LISTED RECORDS>
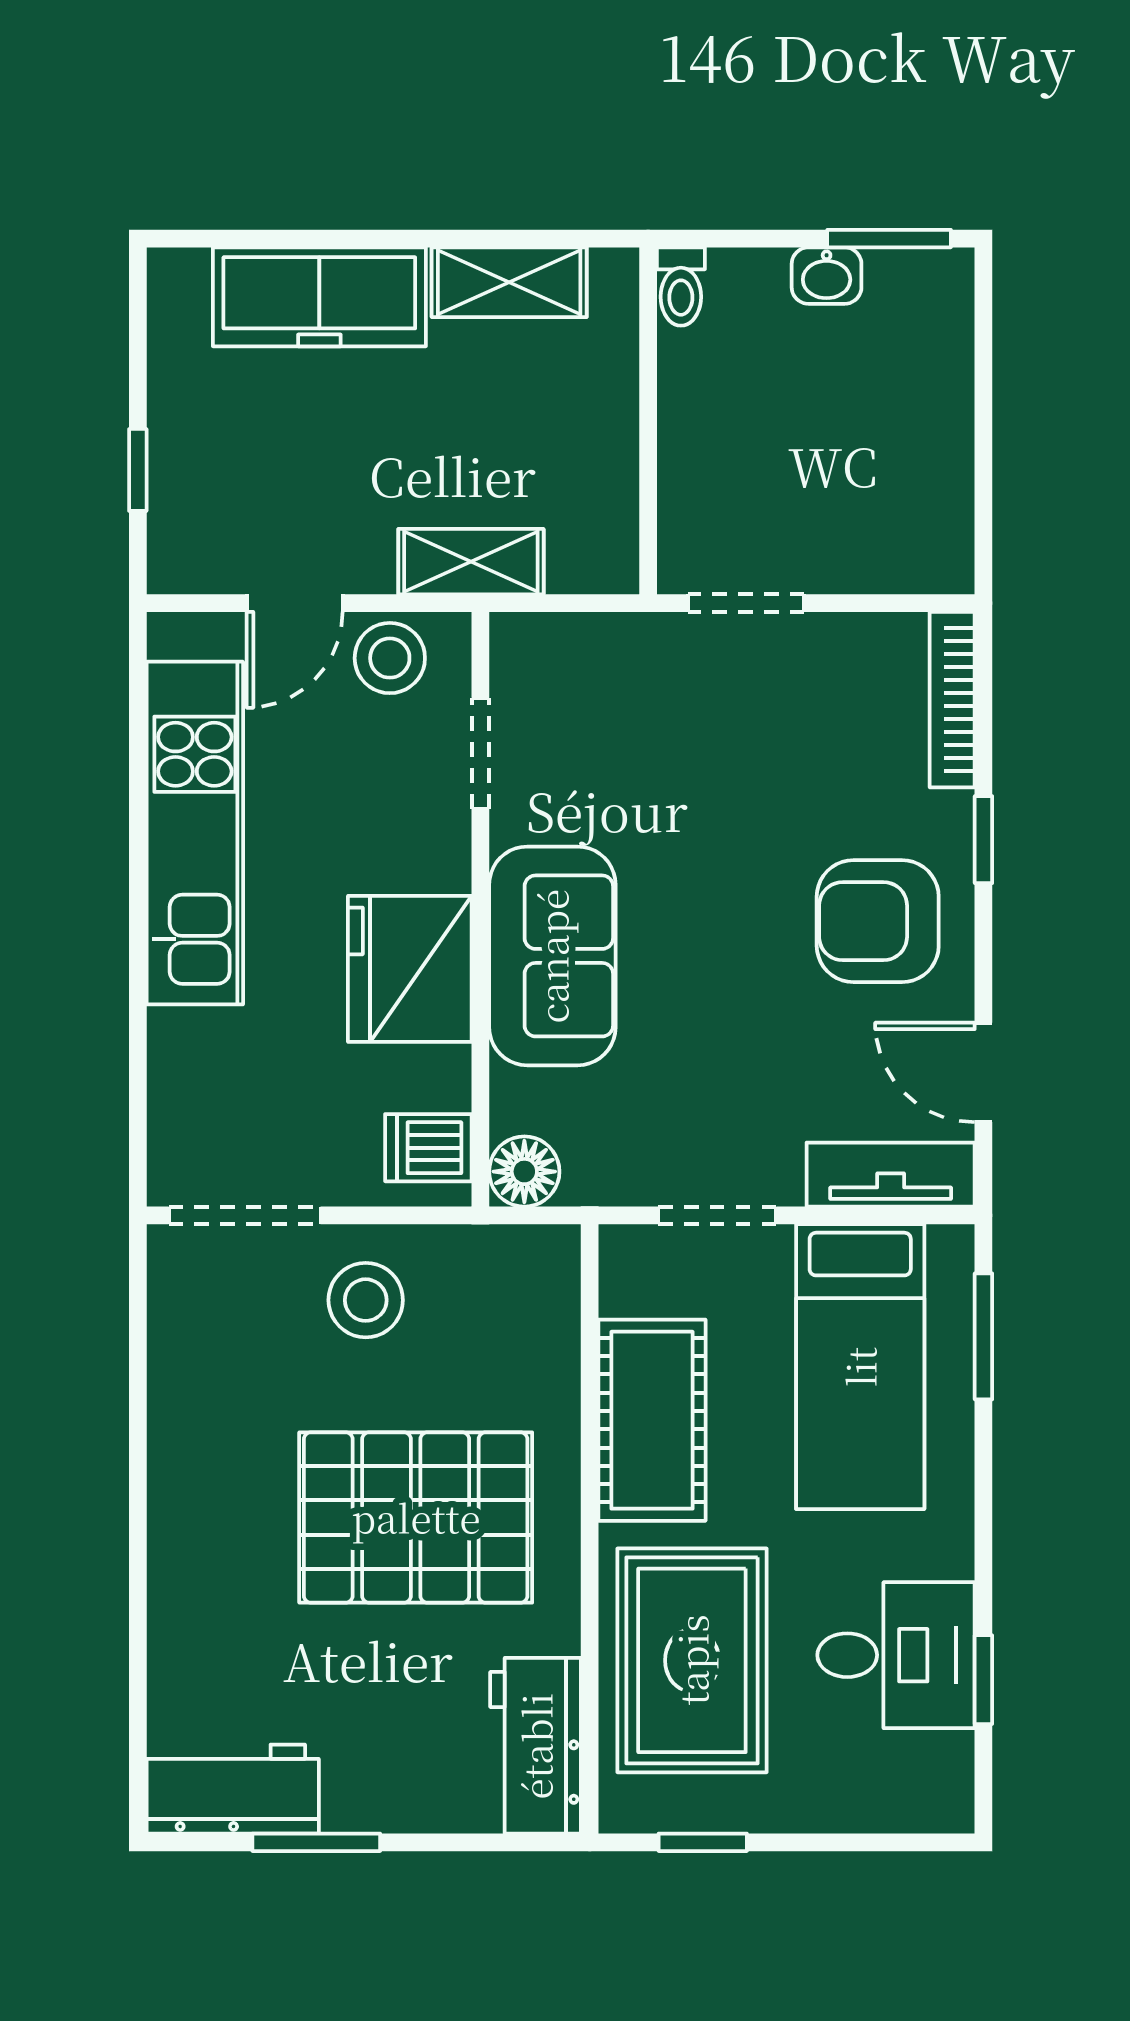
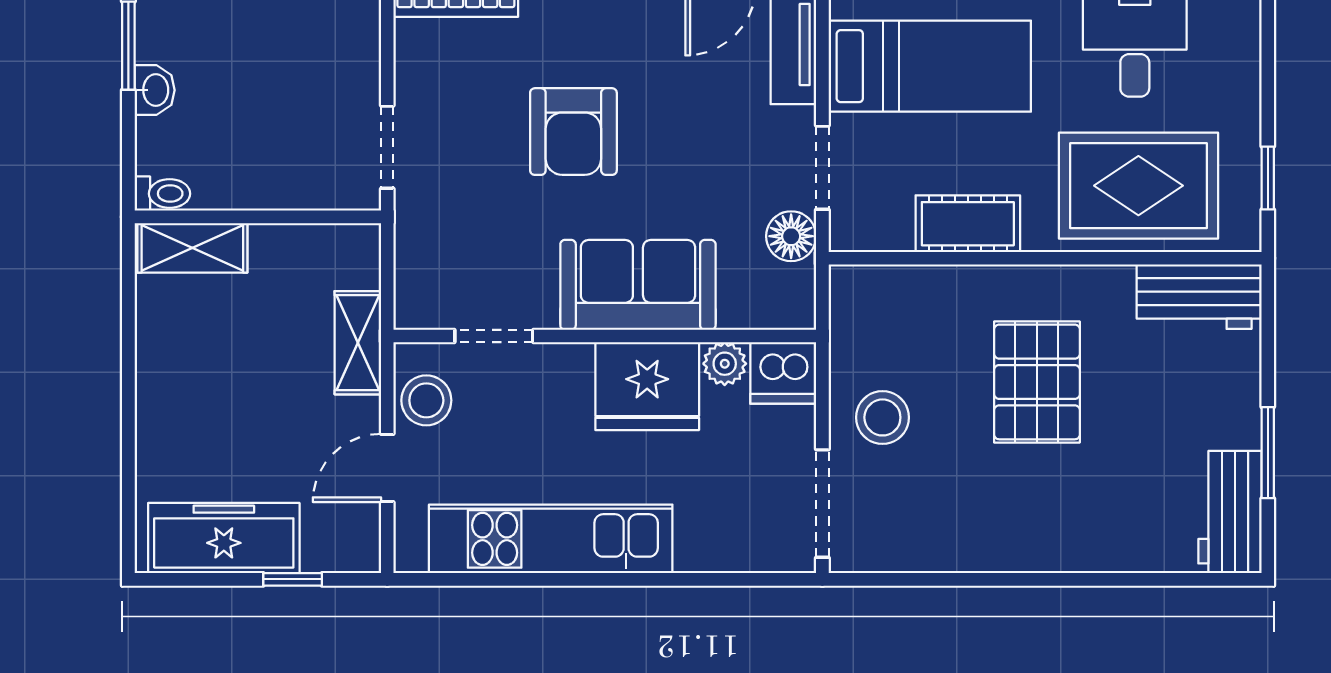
shelving: (509, 282) -> (192, 248), moved, turned 90
freezer: (319, 297) -> (224, 538), moved, turned -90
door: (295, 603) -> (387, 468), swing flipped
armchair: (878, 921) -> (573, 132), moved
plant: (441, 1078) -> (725, 364), added
dishwasher: (428, 1148) -> (783, 373), width x1.38
floor lamp: (524, 1172) -> (791, 236), moved
cot: (652, 1420) -> (968, 224), width x0.73, depth x0.75
pallet: (416, 1517) -> (1037, 382), width x0.73, depth x0.71

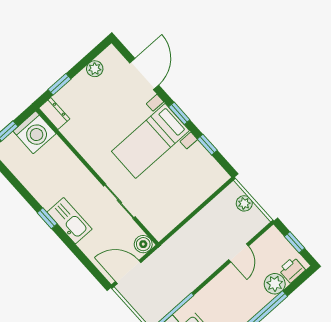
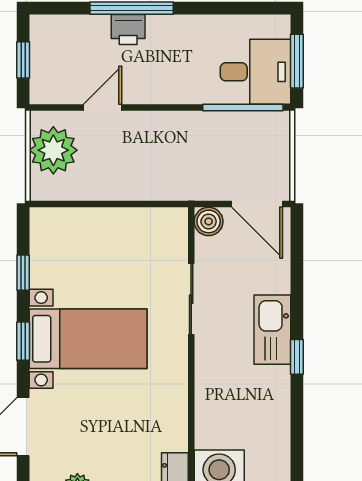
plant: (244, 203) -> (53, 150), width x1.88, depth x1.88
printer: (292, 270) -> (128, 29), moved
plant: (275, 284) -> (92, 31), removed

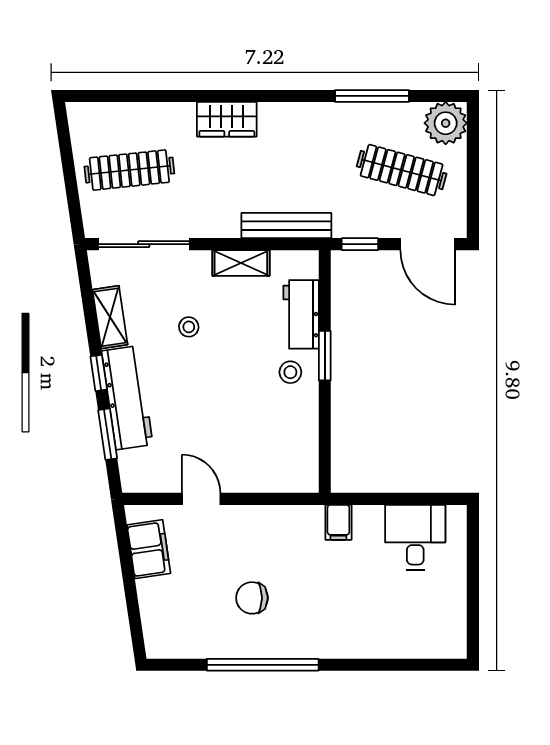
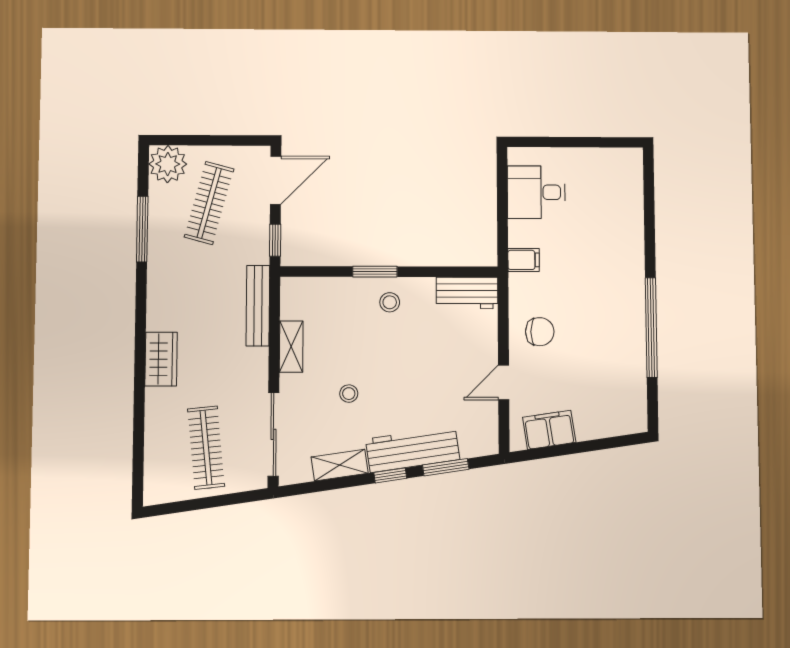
workbench: (301, 314) -> (467, 293), moved
chair: (252, 598) -> (540, 332), moved, turned -90

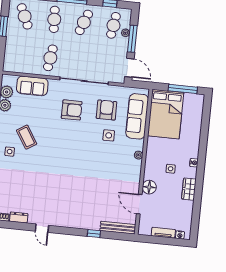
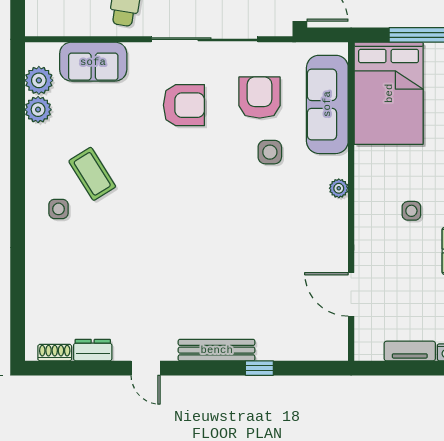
floor lamp: (149, 187) -> (369, 255), removed
bench: (118, 228) -> (217, 350), moved

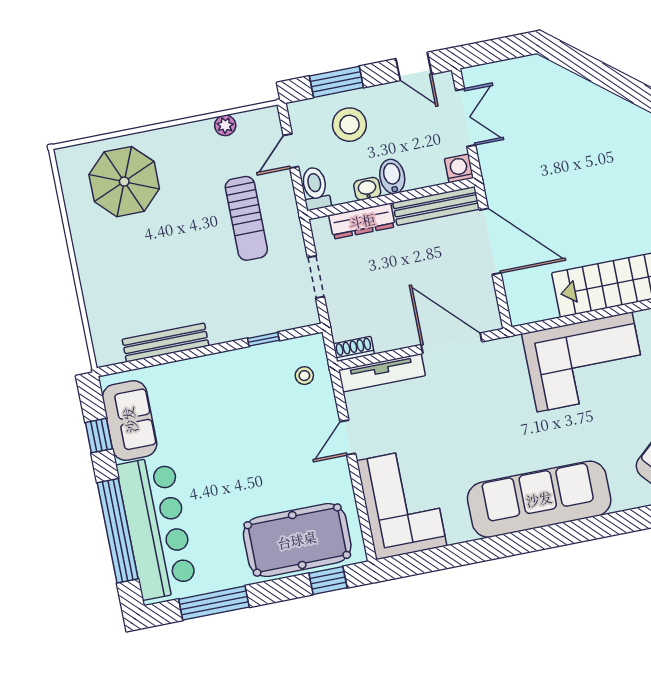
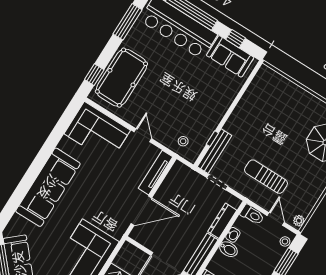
plant: (225, 125) -> (299, 221), moved
stool: (349, 125) -> (285, 241), moved, width x0.53, depth x0.53
bench: (166, 343) -> (215, 151), moved
shoe rack: (354, 349) -> (175, 170), removed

TASK BRIEF> Copy all records exactly, no images.

EXERCISE RESPONSE>
shelving: (509, 282) -> (192, 248), moved, turned 90
freezer: (319, 297) -> (224, 538), moved, turned -90
door: (295, 603) -> (387, 468), swing flipped
armchair: (878, 921) -> (573, 132), moved
plant: (441, 1078) -> (725, 364), added
dishwasher: (428, 1148) -> (783, 373), width x1.38
floor lamp: (524, 1172) -> (791, 236), moved
cot: (652, 1420) -> (968, 224), width x0.73, depth x0.75
pallet: (416, 1517) -> (1037, 382), width x0.73, depth x0.71

plant: (244, 203) -> (53, 150), width x1.88, depth x1.88
printer: (292, 270) -> (128, 29), moved
plant: (275, 284) -> (92, 31), removed

workbench: (301, 314) -> (467, 293), moved
chair: (252, 598) -> (540, 332), moved, turned -90

floor lamp: (149, 187) -> (369, 255), removed
bench: (118, 228) -> (217, 350), moved

plant: (225, 125) -> (299, 221), moved
stool: (349, 125) -> (285, 241), moved, width x0.53, depth x0.53
bench: (166, 343) -> (215, 151), moved
shoe rack: (354, 349) -> (175, 170), removed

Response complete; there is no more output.